## [Assignment]
Copy each line below that contains "DGND".

(Change detection outputs)
══════════
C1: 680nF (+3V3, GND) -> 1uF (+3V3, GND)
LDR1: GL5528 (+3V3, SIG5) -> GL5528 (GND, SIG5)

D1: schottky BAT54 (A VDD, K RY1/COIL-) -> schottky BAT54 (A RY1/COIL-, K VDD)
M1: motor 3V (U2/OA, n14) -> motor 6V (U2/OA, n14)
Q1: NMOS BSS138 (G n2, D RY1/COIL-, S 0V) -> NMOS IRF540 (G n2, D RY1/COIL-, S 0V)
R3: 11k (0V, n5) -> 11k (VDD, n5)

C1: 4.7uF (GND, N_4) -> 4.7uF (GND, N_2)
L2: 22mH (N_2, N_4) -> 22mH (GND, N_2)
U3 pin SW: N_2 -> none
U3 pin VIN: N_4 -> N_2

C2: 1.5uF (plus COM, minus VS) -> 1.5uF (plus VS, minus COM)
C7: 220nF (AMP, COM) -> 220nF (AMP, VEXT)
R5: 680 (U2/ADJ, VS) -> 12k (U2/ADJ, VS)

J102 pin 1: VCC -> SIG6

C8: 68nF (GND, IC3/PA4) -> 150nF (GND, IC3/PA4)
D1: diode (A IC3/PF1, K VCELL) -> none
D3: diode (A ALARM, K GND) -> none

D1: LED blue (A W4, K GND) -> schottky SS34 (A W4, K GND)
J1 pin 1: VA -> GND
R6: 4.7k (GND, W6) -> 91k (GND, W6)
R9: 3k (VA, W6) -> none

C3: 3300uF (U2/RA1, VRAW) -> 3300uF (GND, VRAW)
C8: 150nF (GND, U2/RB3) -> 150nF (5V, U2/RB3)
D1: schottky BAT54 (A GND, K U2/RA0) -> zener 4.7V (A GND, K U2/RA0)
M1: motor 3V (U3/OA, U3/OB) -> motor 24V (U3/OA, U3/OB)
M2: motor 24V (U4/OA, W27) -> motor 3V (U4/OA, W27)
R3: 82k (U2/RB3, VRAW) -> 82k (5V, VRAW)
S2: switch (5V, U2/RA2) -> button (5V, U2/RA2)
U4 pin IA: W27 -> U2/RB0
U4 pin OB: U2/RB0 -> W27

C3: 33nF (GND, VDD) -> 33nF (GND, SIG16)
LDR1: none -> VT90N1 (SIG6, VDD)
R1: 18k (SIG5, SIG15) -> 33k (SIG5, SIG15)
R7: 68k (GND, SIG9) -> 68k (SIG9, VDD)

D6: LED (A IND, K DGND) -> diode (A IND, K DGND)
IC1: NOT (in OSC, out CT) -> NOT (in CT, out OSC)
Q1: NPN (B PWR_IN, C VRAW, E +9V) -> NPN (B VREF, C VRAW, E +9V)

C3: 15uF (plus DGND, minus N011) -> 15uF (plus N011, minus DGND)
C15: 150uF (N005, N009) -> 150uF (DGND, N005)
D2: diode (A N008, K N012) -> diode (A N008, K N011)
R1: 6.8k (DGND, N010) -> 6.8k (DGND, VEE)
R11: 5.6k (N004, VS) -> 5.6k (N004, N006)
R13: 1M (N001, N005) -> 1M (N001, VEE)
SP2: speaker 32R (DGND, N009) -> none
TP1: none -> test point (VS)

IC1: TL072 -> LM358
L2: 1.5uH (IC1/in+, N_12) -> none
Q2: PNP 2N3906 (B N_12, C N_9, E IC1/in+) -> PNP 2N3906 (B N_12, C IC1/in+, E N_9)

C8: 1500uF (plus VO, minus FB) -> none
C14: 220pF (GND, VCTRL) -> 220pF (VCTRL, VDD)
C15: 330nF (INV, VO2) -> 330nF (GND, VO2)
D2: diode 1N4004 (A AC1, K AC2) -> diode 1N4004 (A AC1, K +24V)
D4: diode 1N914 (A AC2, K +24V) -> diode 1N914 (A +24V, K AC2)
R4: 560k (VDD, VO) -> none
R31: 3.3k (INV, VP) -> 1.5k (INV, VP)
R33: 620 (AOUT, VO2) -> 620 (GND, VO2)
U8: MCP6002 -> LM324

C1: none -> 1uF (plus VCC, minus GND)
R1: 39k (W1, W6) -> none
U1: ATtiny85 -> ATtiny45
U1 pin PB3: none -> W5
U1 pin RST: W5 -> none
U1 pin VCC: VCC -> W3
══════════
## [Task solution]
D6: LED (A IND, K DGND) -> diode (A IND, K DGND)
C3: 15uF (plus DGND, minus N011) -> 15uF (plus N011, minus DGND)
C15: 150uF (N005, N009) -> 150uF (DGND, N005)
R1: 6.8k (DGND, N010) -> 6.8k (DGND, VEE)
SP2: speaker 32R (DGND, N009) -> none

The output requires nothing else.